Top of Material to process
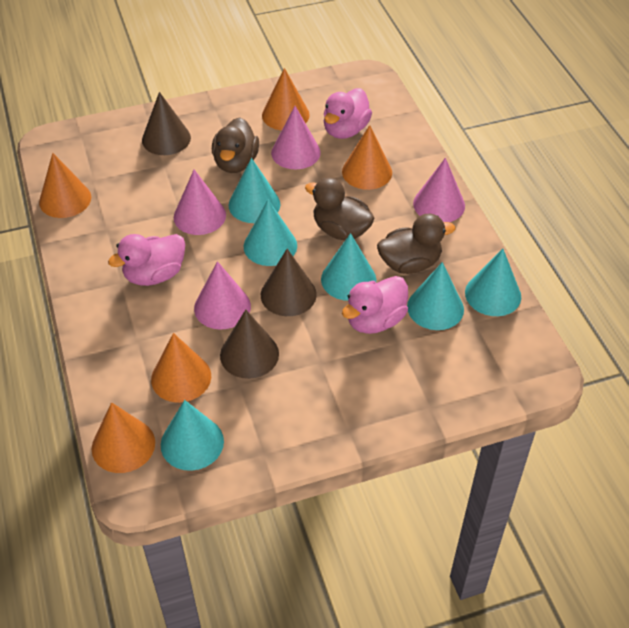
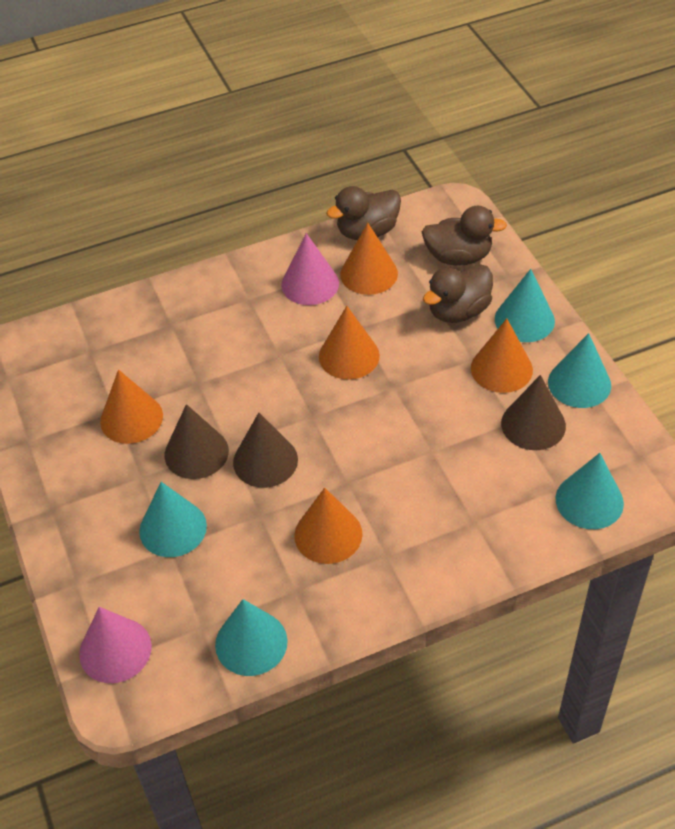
pink cone: 4 -> 2
pink duck: 3 -> 0
turquoise cone: 6 -> 5

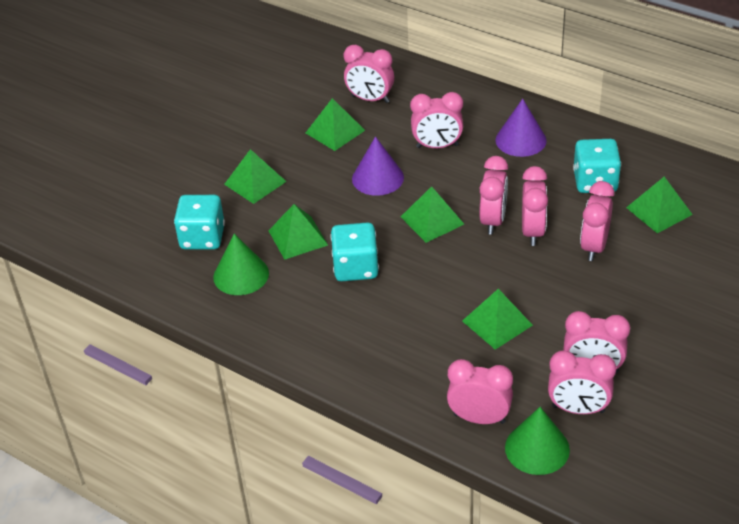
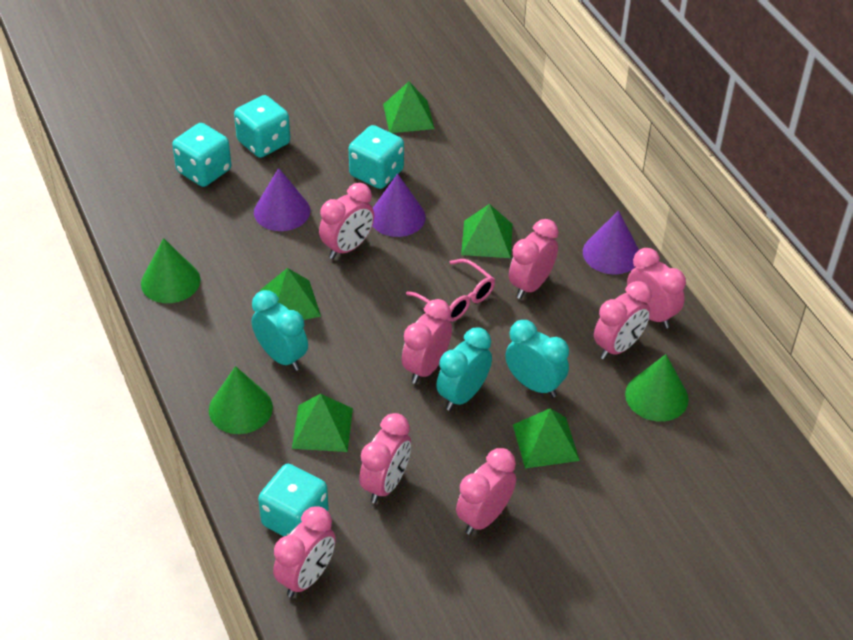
green cone: 2 -> 3
green pyramid: 6 -> 5
pink glasses: 0 -> 1
purple cone: 2 -> 3
turquoise clock: 0 -> 3
turquoise dice: 3 -> 4

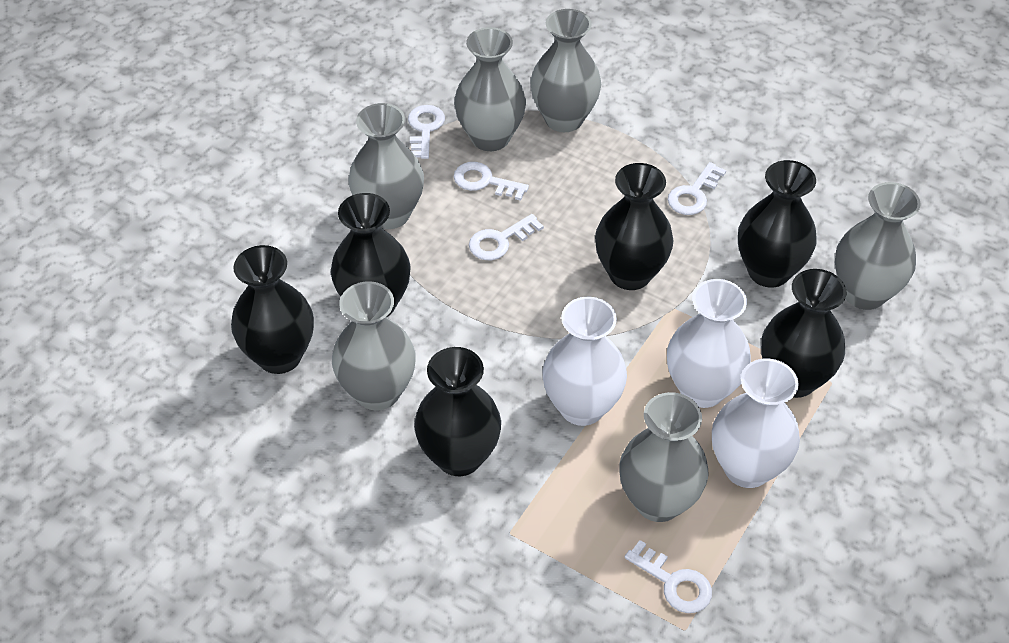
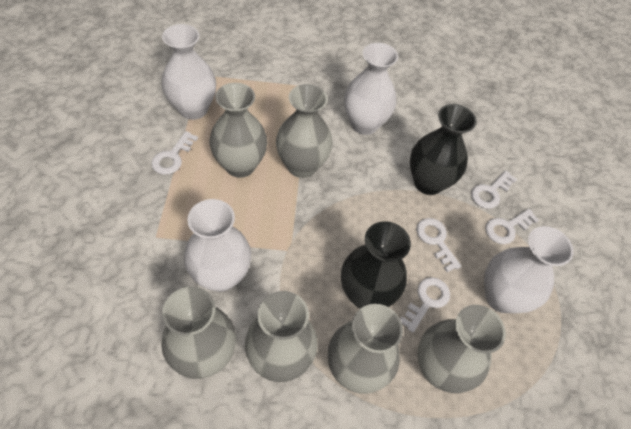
black vase: 6 -> 2
white vase: 3 -> 4

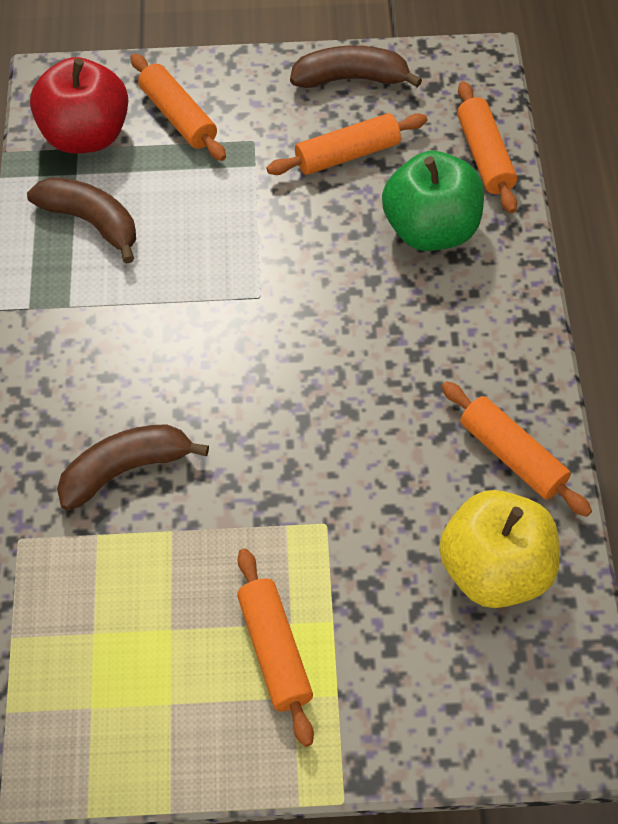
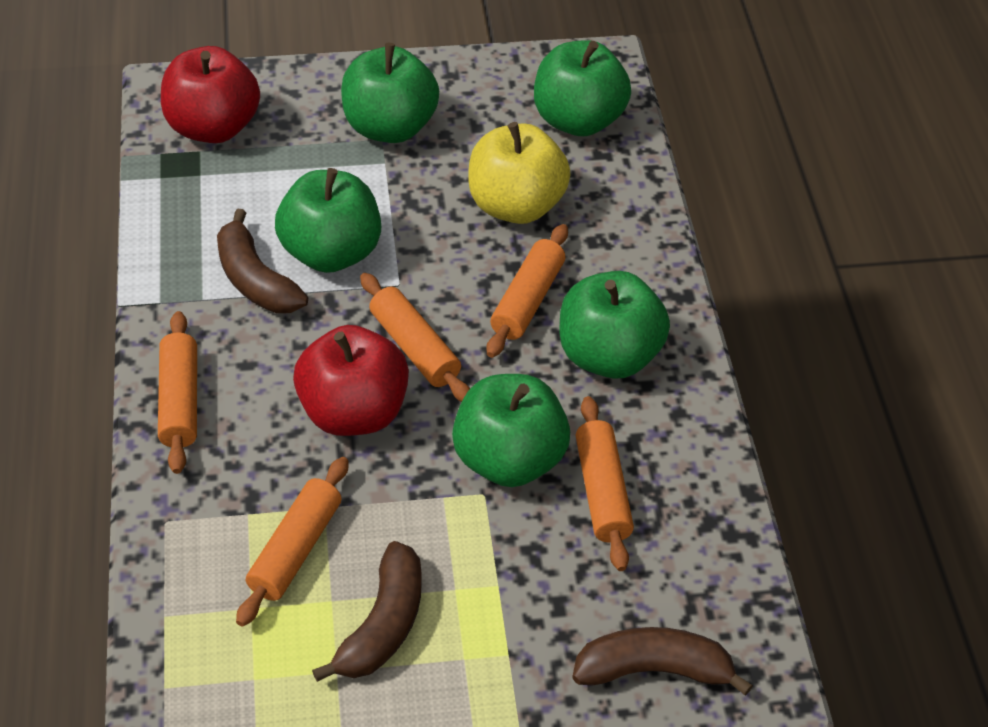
green apple: 1 -> 5
red apple: 1 -> 2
Bottom of Material to process
**Work required**
With pictures left out, repeat exactly the lines from the one containing "purple cone: 2 -> 3" through the last line of the data above, inclusive, and nothing else.

**Reply to the task**
purple cone: 2 -> 3
turquoise clock: 0 -> 3
turquoise dice: 3 -> 4

black vase: 6 -> 2
white vase: 3 -> 4

green apple: 1 -> 5
red apple: 1 -> 2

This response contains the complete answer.